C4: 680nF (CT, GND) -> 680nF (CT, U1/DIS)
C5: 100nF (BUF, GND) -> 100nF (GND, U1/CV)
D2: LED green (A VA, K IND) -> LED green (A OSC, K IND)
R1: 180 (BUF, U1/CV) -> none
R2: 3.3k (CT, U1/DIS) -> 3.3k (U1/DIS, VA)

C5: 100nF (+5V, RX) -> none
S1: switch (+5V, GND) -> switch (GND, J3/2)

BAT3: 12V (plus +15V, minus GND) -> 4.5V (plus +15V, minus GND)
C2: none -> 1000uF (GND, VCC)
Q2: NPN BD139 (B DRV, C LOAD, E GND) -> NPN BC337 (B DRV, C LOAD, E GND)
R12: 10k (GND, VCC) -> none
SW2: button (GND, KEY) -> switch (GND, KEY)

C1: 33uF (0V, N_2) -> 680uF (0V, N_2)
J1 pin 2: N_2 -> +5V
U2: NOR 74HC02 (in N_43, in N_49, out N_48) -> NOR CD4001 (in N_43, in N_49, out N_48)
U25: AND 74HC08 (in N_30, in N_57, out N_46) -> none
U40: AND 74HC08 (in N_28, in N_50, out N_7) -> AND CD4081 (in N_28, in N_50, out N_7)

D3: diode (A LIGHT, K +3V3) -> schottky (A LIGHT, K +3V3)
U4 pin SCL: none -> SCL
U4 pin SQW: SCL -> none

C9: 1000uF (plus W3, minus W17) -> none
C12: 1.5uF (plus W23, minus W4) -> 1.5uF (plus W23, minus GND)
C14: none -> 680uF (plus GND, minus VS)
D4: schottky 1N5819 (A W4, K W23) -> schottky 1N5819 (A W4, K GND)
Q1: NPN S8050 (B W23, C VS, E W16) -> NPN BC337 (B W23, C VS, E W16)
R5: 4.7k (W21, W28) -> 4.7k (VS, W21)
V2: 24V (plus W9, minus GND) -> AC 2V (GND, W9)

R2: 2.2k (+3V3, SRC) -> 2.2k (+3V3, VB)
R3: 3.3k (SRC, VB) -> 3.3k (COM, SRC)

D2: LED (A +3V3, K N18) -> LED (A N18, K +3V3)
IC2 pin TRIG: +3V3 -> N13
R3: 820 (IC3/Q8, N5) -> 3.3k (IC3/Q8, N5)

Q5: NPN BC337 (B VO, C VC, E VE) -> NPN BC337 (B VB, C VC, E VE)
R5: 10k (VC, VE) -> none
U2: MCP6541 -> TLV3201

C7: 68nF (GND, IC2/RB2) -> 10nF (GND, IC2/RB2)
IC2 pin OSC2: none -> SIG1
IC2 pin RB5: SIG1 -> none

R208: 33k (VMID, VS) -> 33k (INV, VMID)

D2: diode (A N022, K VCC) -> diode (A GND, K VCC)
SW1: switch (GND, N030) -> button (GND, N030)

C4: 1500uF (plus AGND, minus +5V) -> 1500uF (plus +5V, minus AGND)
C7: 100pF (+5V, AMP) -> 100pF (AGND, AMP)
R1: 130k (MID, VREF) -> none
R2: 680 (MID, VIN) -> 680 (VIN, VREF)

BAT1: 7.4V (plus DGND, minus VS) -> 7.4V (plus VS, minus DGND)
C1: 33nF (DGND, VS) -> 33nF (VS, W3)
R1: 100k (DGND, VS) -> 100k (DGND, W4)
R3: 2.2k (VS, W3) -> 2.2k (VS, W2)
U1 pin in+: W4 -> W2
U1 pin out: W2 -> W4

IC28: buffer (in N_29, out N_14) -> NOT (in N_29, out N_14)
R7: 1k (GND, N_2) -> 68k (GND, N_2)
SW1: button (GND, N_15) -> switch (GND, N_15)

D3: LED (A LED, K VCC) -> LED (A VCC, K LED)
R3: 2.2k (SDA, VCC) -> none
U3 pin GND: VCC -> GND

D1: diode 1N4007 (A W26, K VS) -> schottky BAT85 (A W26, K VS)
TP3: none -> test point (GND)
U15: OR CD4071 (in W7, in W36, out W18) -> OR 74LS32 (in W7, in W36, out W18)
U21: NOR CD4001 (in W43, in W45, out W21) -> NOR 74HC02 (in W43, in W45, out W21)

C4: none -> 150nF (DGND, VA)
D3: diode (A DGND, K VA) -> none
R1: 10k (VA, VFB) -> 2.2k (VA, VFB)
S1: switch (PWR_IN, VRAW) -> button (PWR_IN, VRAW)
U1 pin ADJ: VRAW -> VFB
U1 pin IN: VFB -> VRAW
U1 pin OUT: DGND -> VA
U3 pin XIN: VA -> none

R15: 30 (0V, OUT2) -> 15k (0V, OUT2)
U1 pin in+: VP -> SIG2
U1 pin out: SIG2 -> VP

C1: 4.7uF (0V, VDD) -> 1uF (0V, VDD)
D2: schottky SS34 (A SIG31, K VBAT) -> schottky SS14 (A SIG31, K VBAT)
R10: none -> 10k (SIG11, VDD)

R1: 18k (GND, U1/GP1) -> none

What needs to be done: Retype the whole listing exactly.

Response to the exercise:
C4: 680nF (CT, GND) -> 680nF (CT, U1/DIS)
C5: 100nF (BUF, GND) -> 100nF (GND, U1/CV)
D2: LED green (A VA, K IND) -> LED green (A OSC, K IND)
R1: 180 (BUF, U1/CV) -> none
R2: 3.3k (CT, U1/DIS) -> 3.3k (U1/DIS, VA)

C5: 100nF (+5V, RX) -> none
S1: switch (+5V, GND) -> switch (GND, J3/2)

BAT3: 12V (plus +15V, minus GND) -> 4.5V (plus +15V, minus GND)
C2: none -> 1000uF (GND, VCC)
Q2: NPN BD139 (B DRV, C LOAD, E GND) -> NPN BC337 (B DRV, C LOAD, E GND)
R12: 10k (GND, VCC) -> none
SW2: button (GND, KEY) -> switch (GND, KEY)

C1: 33uF (0V, N_2) -> 680uF (0V, N_2)
J1 pin 2: N_2 -> +5V
U2: NOR 74HC02 (in N_43, in N_49, out N_48) -> NOR CD4001 (in N_43, in N_49, out N_48)
U25: AND 74HC08 (in N_30, in N_57, out N_46) -> none
U40: AND 74HC08 (in N_28, in N_50, out N_7) -> AND CD4081 (in N_28, in N_50, out N_7)

D3: diode (A LIGHT, K +3V3) -> schottky (A LIGHT, K +3V3)
U4 pin SCL: none -> SCL
U4 pin SQW: SCL -> none

C9: 1000uF (plus W3, minus W17) -> none
C12: 1.5uF (plus W23, minus W4) -> 1.5uF (plus W23, minus GND)
C14: none -> 680uF (plus GND, minus VS)
D4: schottky 1N5819 (A W4, K W23) -> schottky 1N5819 (A W4, K GND)
Q1: NPN S8050 (B W23, C VS, E W16) -> NPN BC337 (B W23, C VS, E W16)
R5: 4.7k (W21, W28) -> 4.7k (VS, W21)
V2: 24V (plus W9, minus GND) -> AC 2V (GND, W9)

R2: 2.2k (+3V3, SRC) -> 2.2k (+3V3, VB)
R3: 3.3k (SRC, VB) -> 3.3k (COM, SRC)

D2: LED (A +3V3, K N18) -> LED (A N18, K +3V3)
IC2 pin TRIG: +3V3 -> N13
R3: 820 (IC3/Q8, N5) -> 3.3k (IC3/Q8, N5)

Q5: NPN BC337 (B VO, C VC, E VE) -> NPN BC337 (B VB, C VC, E VE)
R5: 10k (VC, VE) -> none
U2: MCP6541 -> TLV3201

C7: 68nF (GND, IC2/RB2) -> 10nF (GND, IC2/RB2)
IC2 pin OSC2: none -> SIG1
IC2 pin RB5: SIG1 -> none

R208: 33k (VMID, VS) -> 33k (INV, VMID)

D2: diode (A N022, K VCC) -> diode (A GND, K VCC)
SW1: switch (GND, N030) -> button (GND, N030)

C4: 1500uF (plus AGND, minus +5V) -> 1500uF (plus +5V, minus AGND)
C7: 100pF (+5V, AMP) -> 100pF (AGND, AMP)
R1: 130k (MID, VREF) -> none
R2: 680 (MID, VIN) -> 680 (VIN, VREF)

BAT1: 7.4V (plus DGND, minus VS) -> 7.4V (plus VS, minus DGND)
C1: 33nF (DGND, VS) -> 33nF (VS, W3)
R1: 100k (DGND, VS) -> 100k (DGND, W4)
R3: 2.2k (VS, W3) -> 2.2k (VS, W2)
U1 pin in+: W4 -> W2
U1 pin out: W2 -> W4

IC28: buffer (in N_29, out N_14) -> NOT (in N_29, out N_14)
R7: 1k (GND, N_2) -> 68k (GND, N_2)
SW1: button (GND, N_15) -> switch (GND, N_15)

D3: LED (A LED, K VCC) -> LED (A VCC, K LED)
R3: 2.2k (SDA, VCC) -> none
U3 pin GND: VCC -> GND

D1: diode 1N4007 (A W26, K VS) -> schottky BAT85 (A W26, K VS)
TP3: none -> test point (GND)
U15: OR CD4071 (in W7, in W36, out W18) -> OR 74LS32 (in W7, in W36, out W18)
U21: NOR CD4001 (in W43, in W45, out W21) -> NOR 74HC02 (in W43, in W45, out W21)

C4: none -> 150nF (DGND, VA)
D3: diode (A DGND, K VA) -> none
R1: 10k (VA, VFB) -> 2.2k (VA, VFB)
S1: switch (PWR_IN, VRAW) -> button (PWR_IN, VRAW)
U1 pin ADJ: VRAW -> VFB
U1 pin IN: VFB -> VRAW
U1 pin OUT: DGND -> VA
U3 pin XIN: VA -> none

R15: 30 (0V, OUT2) -> 15k (0V, OUT2)
U1 pin in+: VP -> SIG2
U1 pin out: SIG2 -> VP

C1: 4.7uF (0V, VDD) -> 1uF (0V, VDD)
D2: schottky SS34 (A SIG31, K VBAT) -> schottky SS14 (A SIG31, K VBAT)
R10: none -> 10k (SIG11, VDD)

R1: 18k (GND, U1/GP1) -> none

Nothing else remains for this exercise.